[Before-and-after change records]
------------
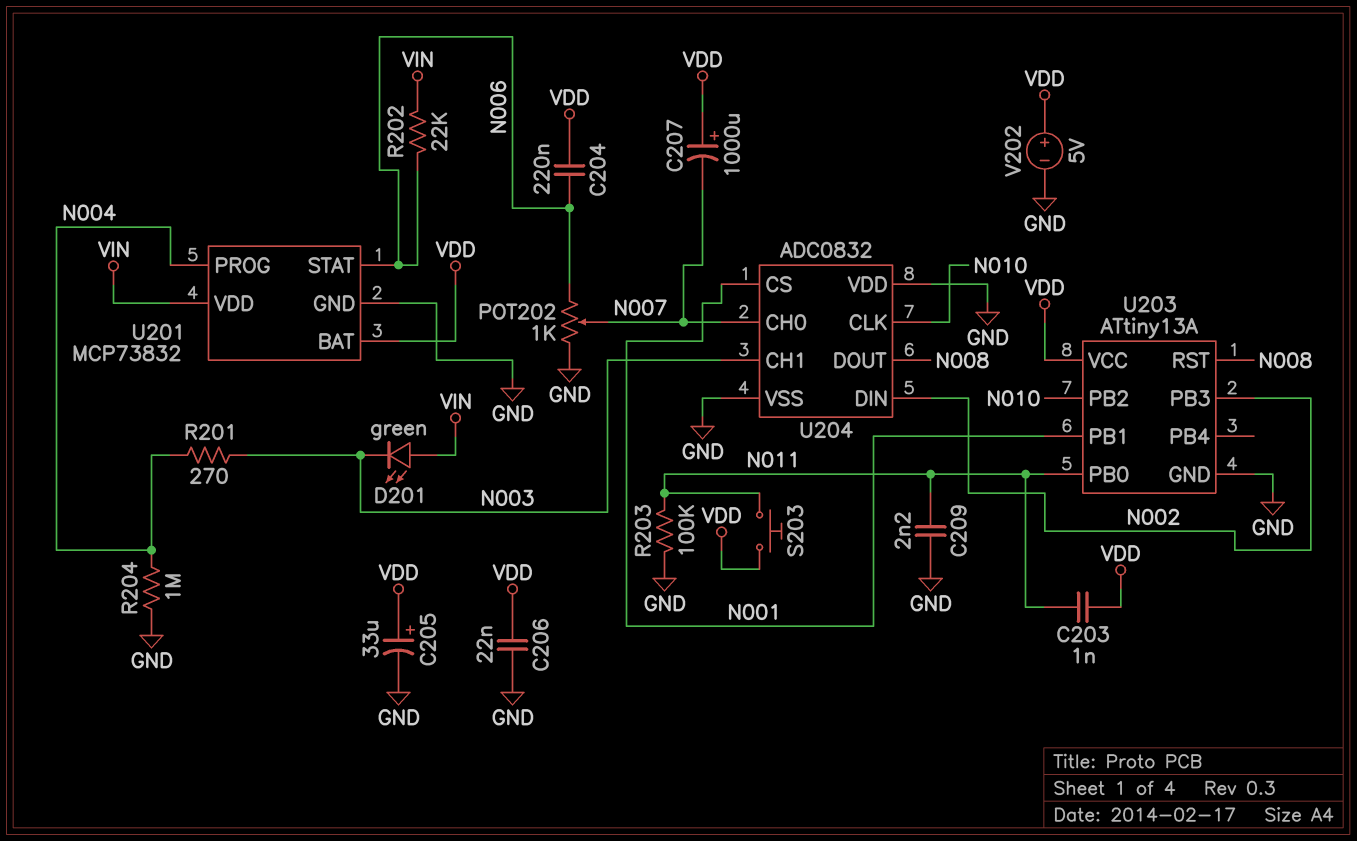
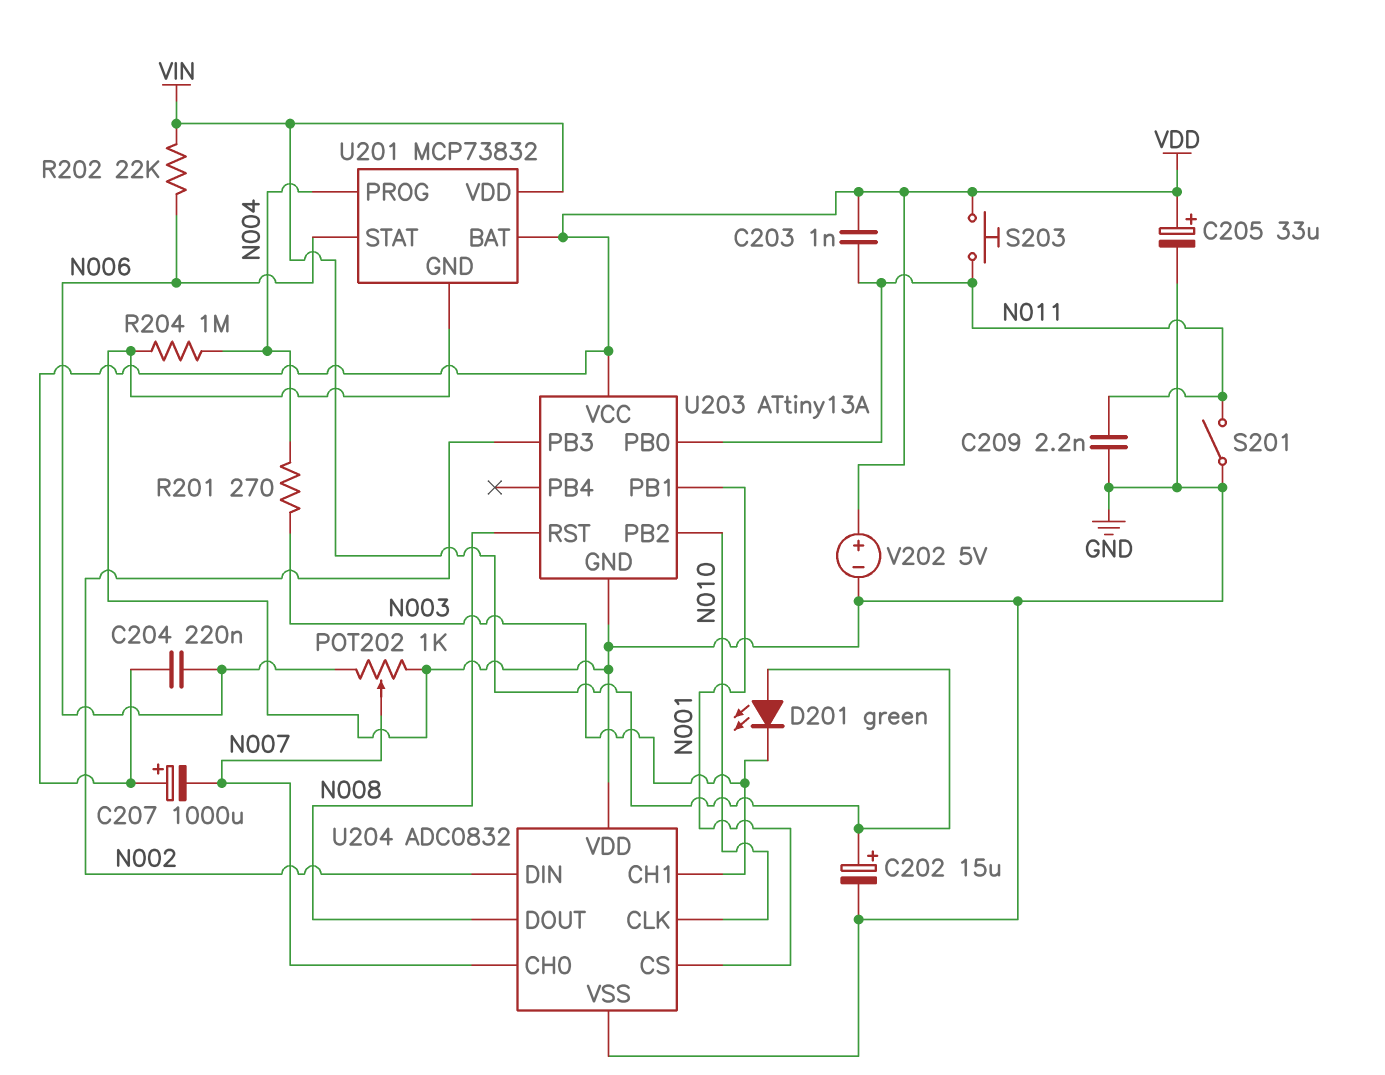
C202: none -> 15uF (plus VIN, minus GND)
C206: 22nF (GND, VDD) -> none
R203: 100k (GND, N011) -> none
S201: none -> switch (GND, N011)

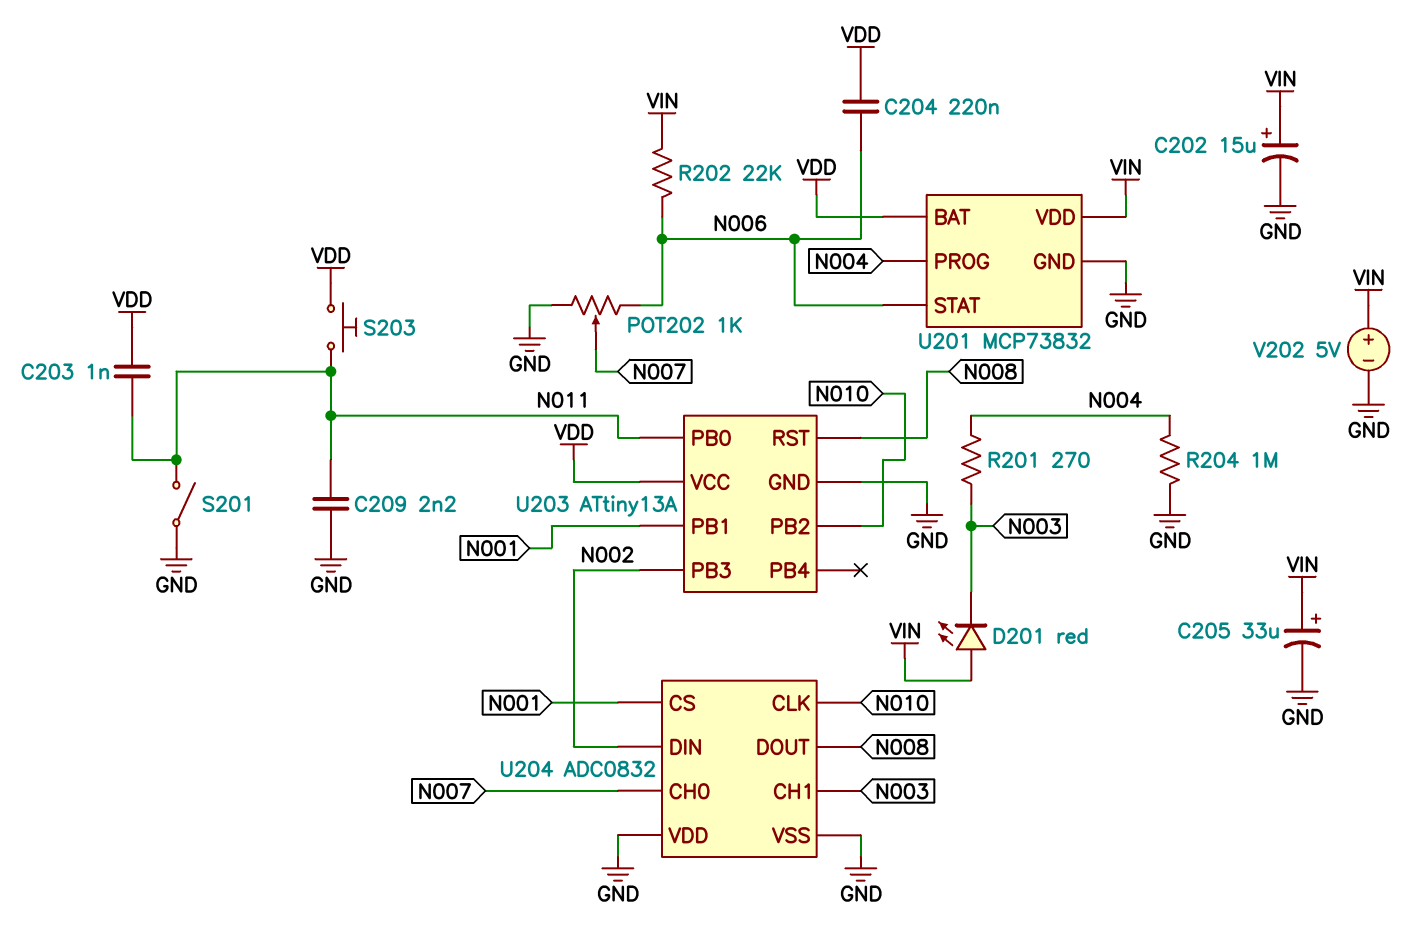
C205: 33uF (plus VDD, minus GND) -> 33uF (plus VIN, minus GND)
C207: 1000uF (plus VDD, minus N007) -> none
D201: LED green (A VIN, K N003) -> LED red (A VIN, K N003)
V202: 5V (plus VDD, minus GND) -> 5V (plus VIN, minus GND)

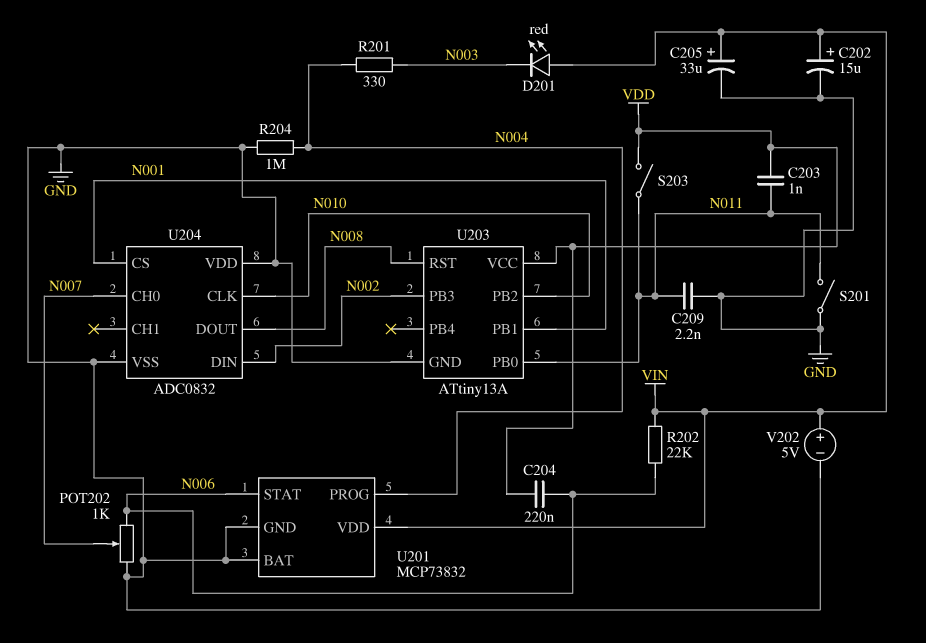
R201: 270 (N003, N004) -> 330 (N003, N004)
S203: button (N011, VDD) -> switch (N011, VDD)
U201 pin BAT: VDD -> GND
U204 pin CH1: N003 -> none

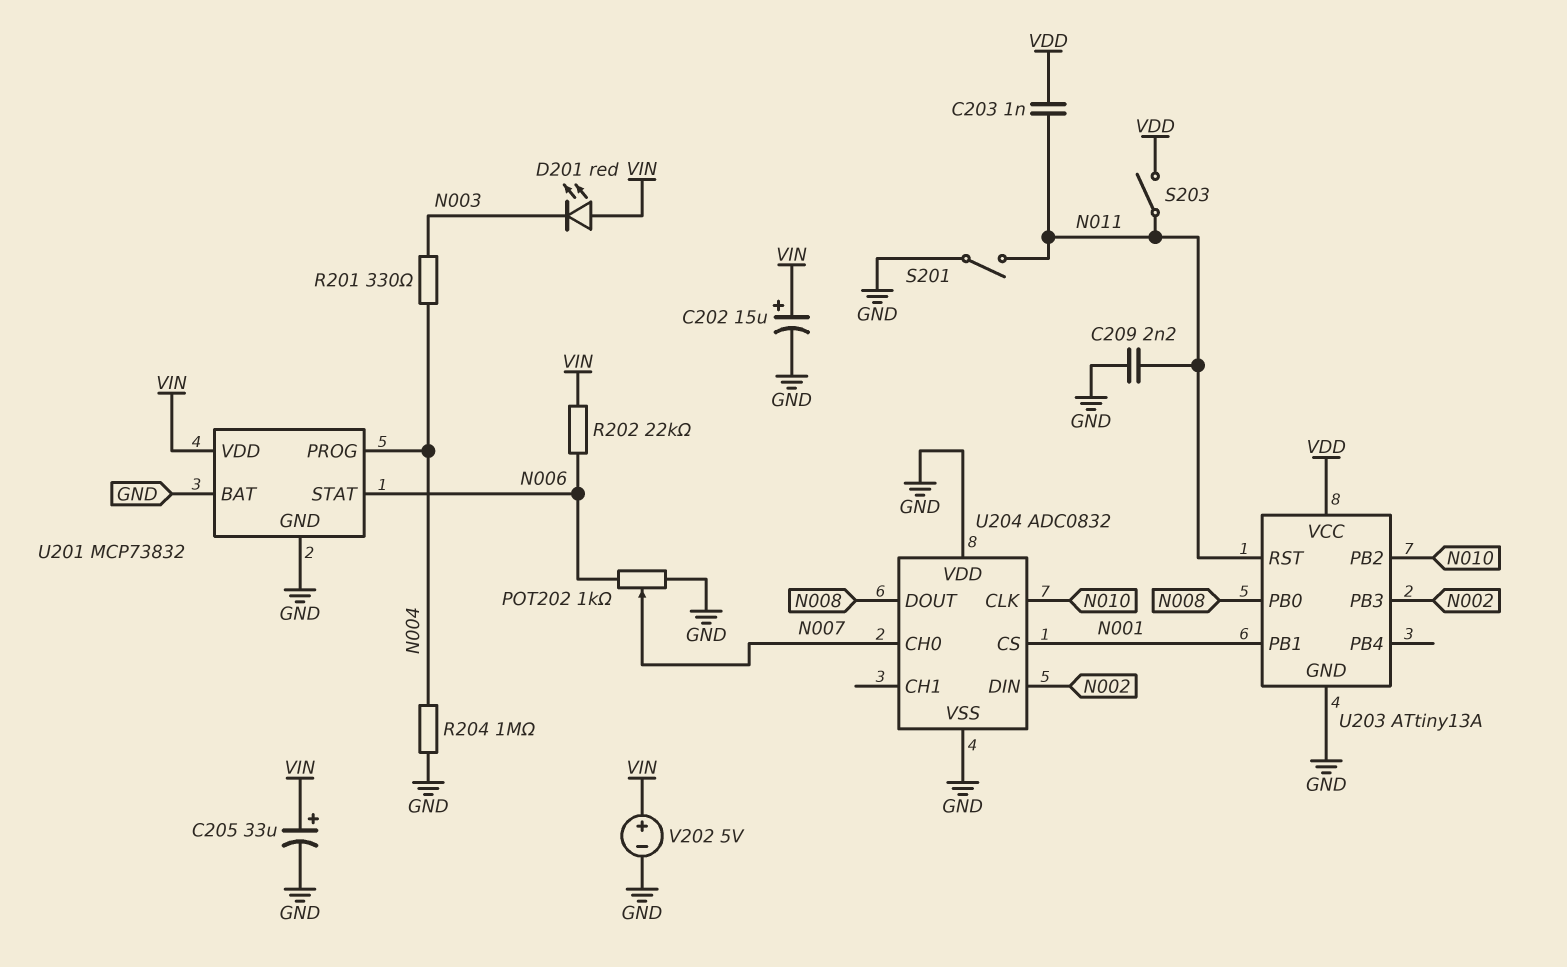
C204: 220nF (N006, VDD) -> none
U203 pin PB0: N011 -> N008
U203 pin RST: N008 -> N011

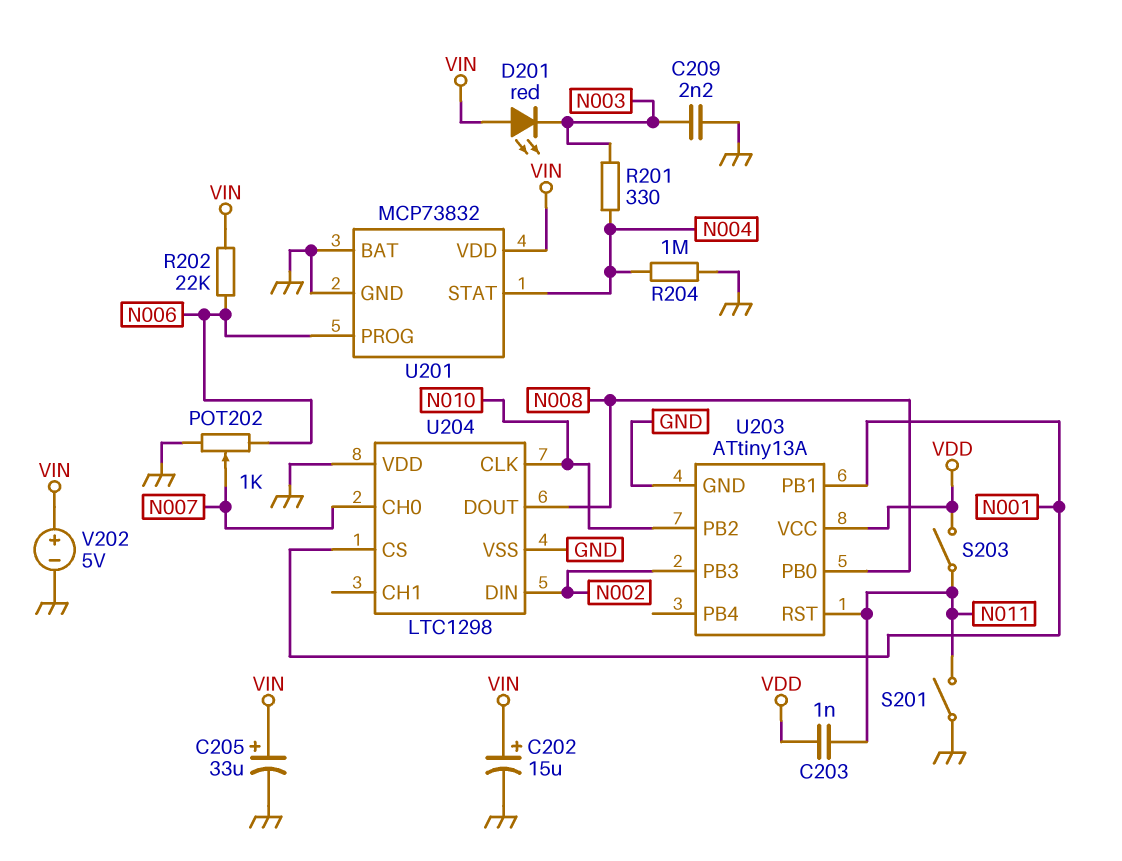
C209: 2.2nF (GND, N011) -> 2.2nF (GND, N003)
U201 pin PROG: N004 -> N006
U201 pin STAT: N006 -> N004
U204: ADC0832 -> LTC1298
------------
_What this task involves_: Only an exact copy of the entries, with no pictures, is expected as the answer.

_Answer to this task_:
C202: none -> 15uF (plus VIN, minus GND)
C206: 22nF (GND, VDD) -> none
R203: 100k (GND, N011) -> none
S201: none -> switch (GND, N011)

C205: 33uF (plus VDD, minus GND) -> 33uF (plus VIN, minus GND)
C207: 1000uF (plus VDD, minus N007) -> none
D201: LED green (A VIN, K N003) -> LED red (A VIN, K N003)
V202: 5V (plus VDD, minus GND) -> 5V (plus VIN, minus GND)

R201: 270 (N003, N004) -> 330 (N003, N004)
S203: button (N011, VDD) -> switch (N011, VDD)
U201 pin BAT: VDD -> GND
U204 pin CH1: N003 -> none

C204: 220nF (N006, VDD) -> none
U203 pin PB0: N011 -> N008
U203 pin RST: N008 -> N011

C209: 2.2nF (GND, N011) -> 2.2nF (GND, N003)
U201 pin PROG: N004 -> N006
U201 pin STAT: N006 -> N004
U204: ADC0832 -> LTC1298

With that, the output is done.